Segment Start: DATA TO PROCESS
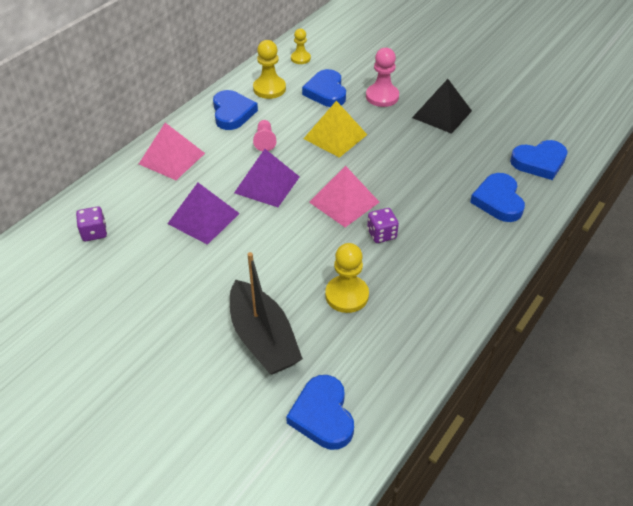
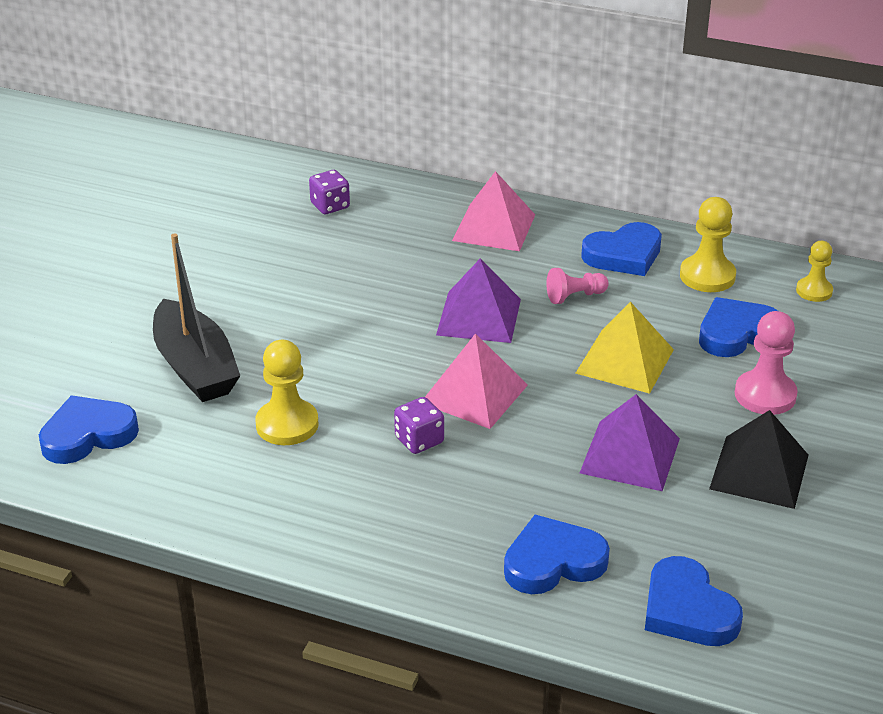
camera: 75 degrees right, 10 degrees down
purple pyramid [167,183,240,245] -> purple pyramid moved to [580,394,680,491]
black boat [230,252,303,375] -> black boat turned 75 degrees counterclockwise [153,233,240,402]

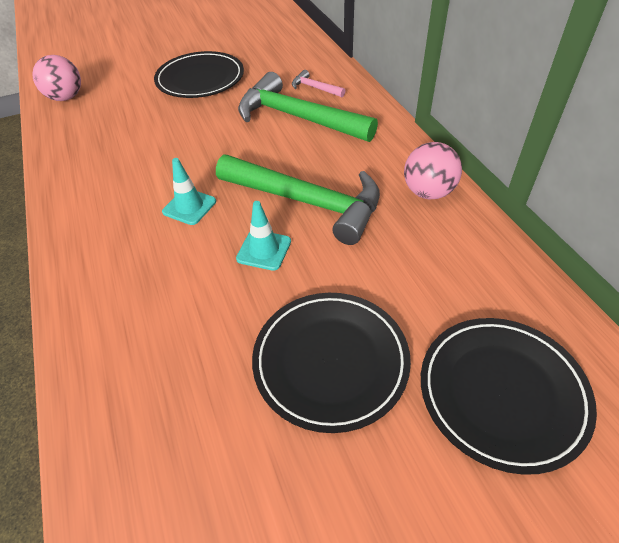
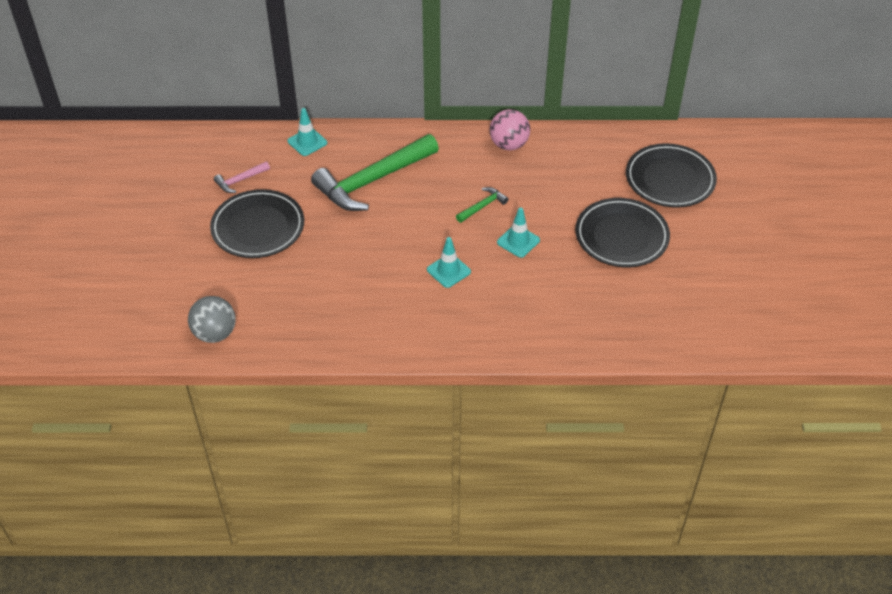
camera: 70 degrees left, 0 degrees up
pink ball [33,55,81,101] -> grey ball [188,296,236,343]
green hammer [216,155,380,245] -> green hammer [456,187,509,223], size x0.43
pink hammer [292,70,345,97] -> pink hammer moved to [214,161,270,193]
none -> turquoise traffic cone [288,108,327,156]

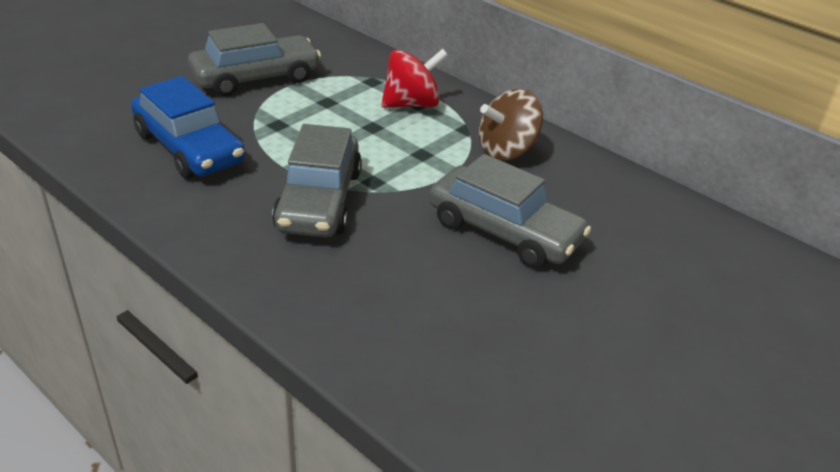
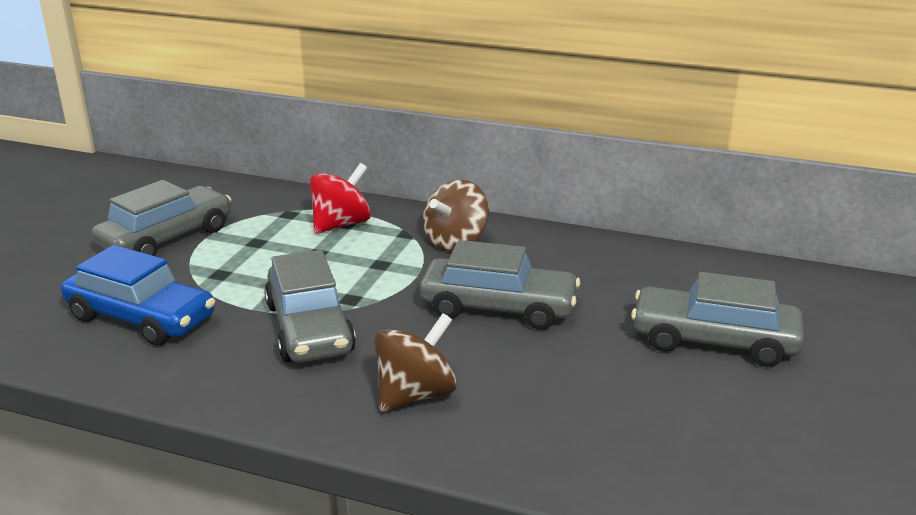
camera: 20 degrees left, 10 degrees down
none -> brown spinning top [375,313,457,412]
none -> grey car [631,272,804,367]

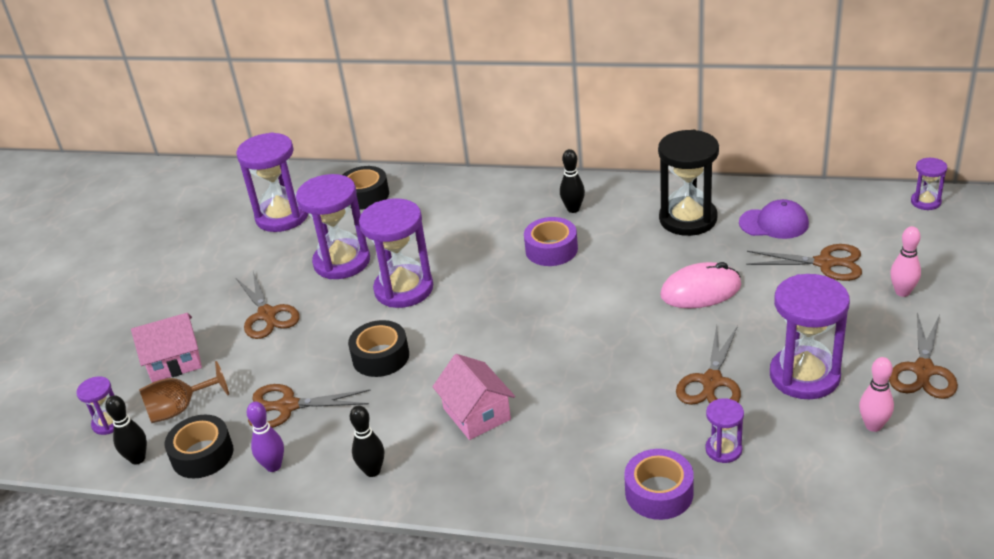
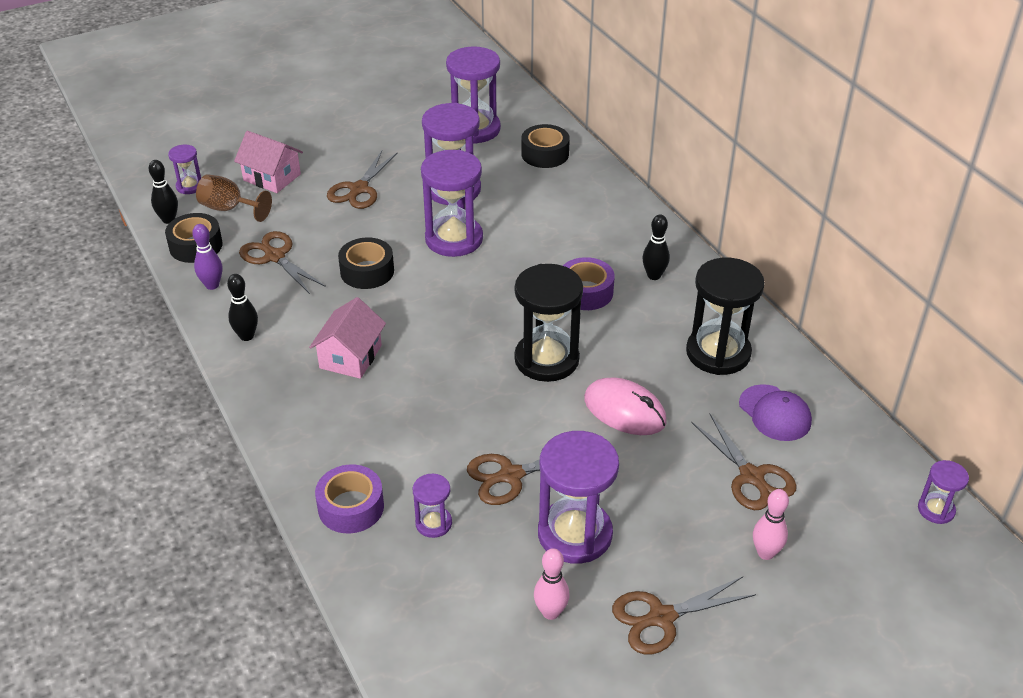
camera: 45 degrees right, 5 degrees up
none -> black hourglass [514,264,583,382]

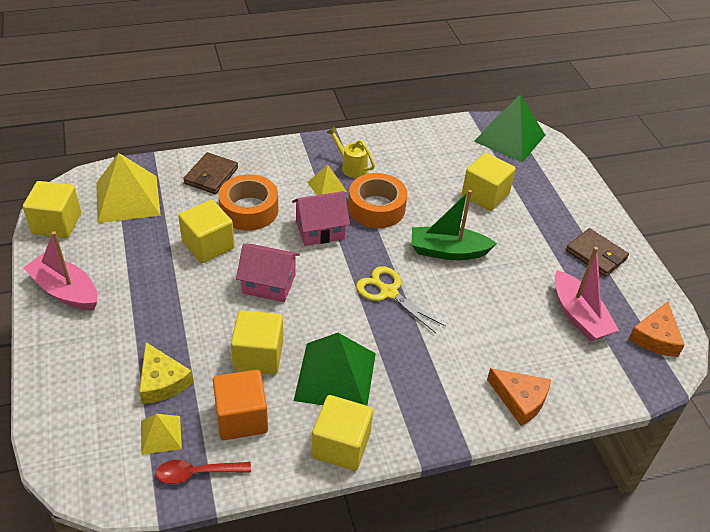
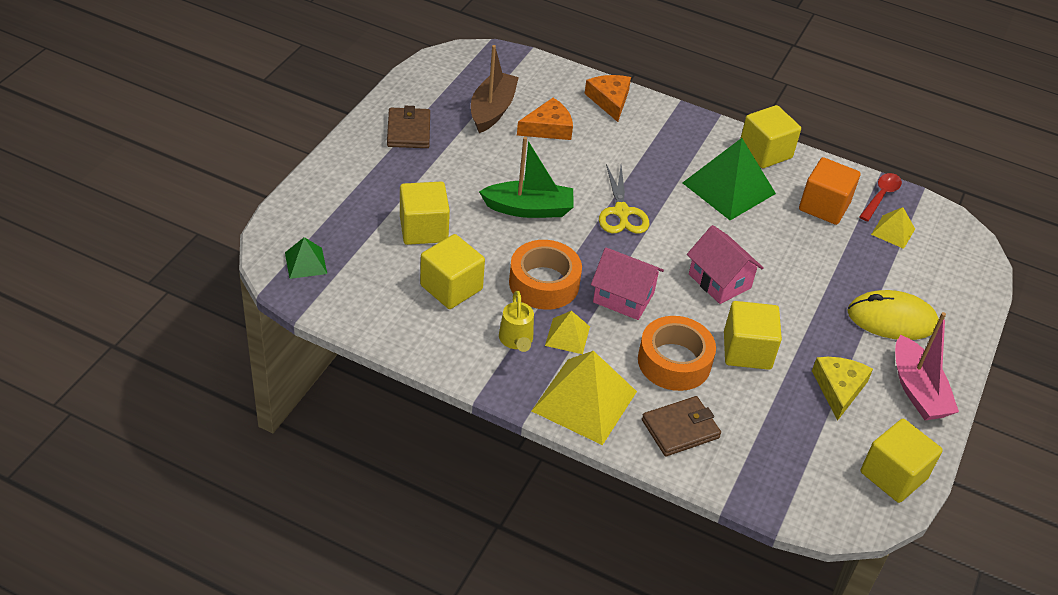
camera: 140 degrees left, 0 degrees up
yellow pyramid [96,153,161,223] -> yellow pyramid moved to [532,351,637,445]
yellow cheese [139,342,194,404] -> yellow cheese moved to [812,357,873,421]
red spoon [155,460,251,484] -> red spoon turned 90 degrees counterclockwise [859,173,902,221]
yellow cube [231,310,283,375] -> yellow cube moved to [420,234,485,309]
green boat [411,190,497,260] -> green boat turned 45 degrees counterclockwise [479,137,574,218]
green pyramid [474,95,545,162] -> green pyramid [285,237,327,279], size x0.51
pink boat [555,247,619,342] -> brown boat [471,45,519,133]
orange cheese [629,302,685,357] -> orange cheese moved to [517,98,573,140]
none -> yellow mouse [847,290,939,340]

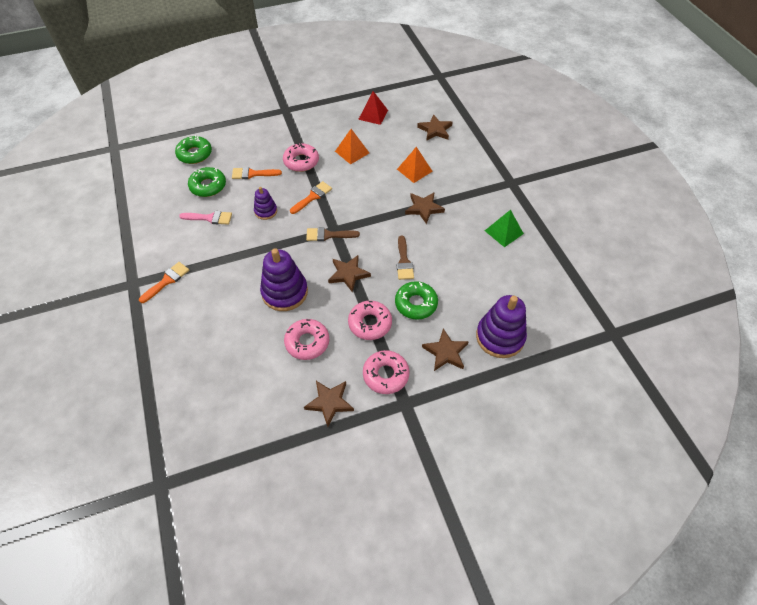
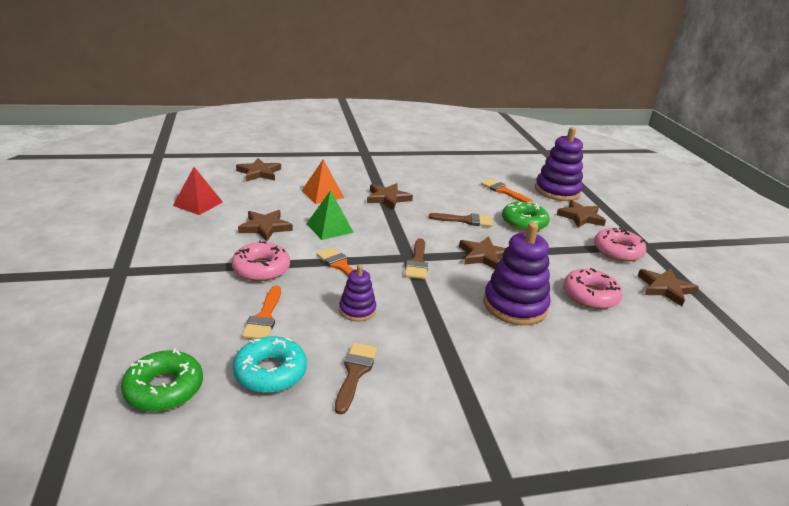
camera: 85 degrees left, 25 degrees down
orange brush [139,262,189,303] -> orange brush moved to [481,179,532,203]
pink brush [179,211,232,225] -> brown brush [335,343,377,414]
green donut [188,167,226,197] -> turquoise donut [233,336,307,393]
orange pyramid [335,129,369,164] -> brown star [238,210,293,242]
pink donut [348,301,392,340] -> none
green pyramid [485,210,524,247] -> green pyramid moved to [306,190,354,240]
Segment End: DATA TO PROCESS
EXERCISE REQUIREMENTS
Set the entries down exactly, but not the pictures.

ANSWER TO THIS EXERCISE
camera: 75 degrees right, 10 degrees down
purple pyramid [167,183,240,245] -> purple pyramid moved to [580,394,680,491]
black boat [230,252,303,375] -> black boat turned 75 degrees counterclockwise [153,233,240,402]

camera: 70 degrees left, 0 degrees up
pink ball [33,55,81,101] -> grey ball [188,296,236,343]
green hammer [216,155,380,245] -> green hammer [456,187,509,223], size x0.43
pink hammer [292,70,345,97] -> pink hammer moved to [214,161,270,193]
none -> turquoise traffic cone [288,108,327,156]

camera: 20 degrees left, 10 degrees down
none -> brown spinning top [375,313,457,412]
none -> grey car [631,272,804,367]

camera: 45 degrees right, 5 degrees up
none -> black hourglass [514,264,583,382]

camera: 140 degrees left, 0 degrees up
yellow pyramid [96,153,161,223] -> yellow pyramid moved to [532,351,637,445]
yellow cheese [139,342,194,404] -> yellow cheese moved to [812,357,873,421]
red spoon [155,460,251,484] -> red spoon turned 90 degrees counterclockwise [859,173,902,221]
yellow cube [231,310,283,375] -> yellow cube moved to [420,234,485,309]
green boat [411,190,497,260] -> green boat turned 45 degrees counterclockwise [479,137,574,218]
green pyramid [474,95,545,162] -> green pyramid [285,237,327,279], size x0.51
pink boat [555,247,619,342] -> brown boat [471,45,519,133]
orange cheese [629,302,685,357] -> orange cheese moved to [517,98,573,140]
none -> yellow mouse [847,290,939,340]

camera: 85 degrees left, 25 degrees down
orange brush [139,262,189,303] -> orange brush moved to [481,179,532,203]
pink brush [179,211,232,225] -> brown brush [335,343,377,414]
green donut [188,167,226,197] -> turquoise donut [233,336,307,393]
orange pyramid [335,129,369,164] -> brown star [238,210,293,242]
pink donut [348,301,392,340] -> none
green pyramid [485,210,524,247] -> green pyramid moved to [306,190,354,240]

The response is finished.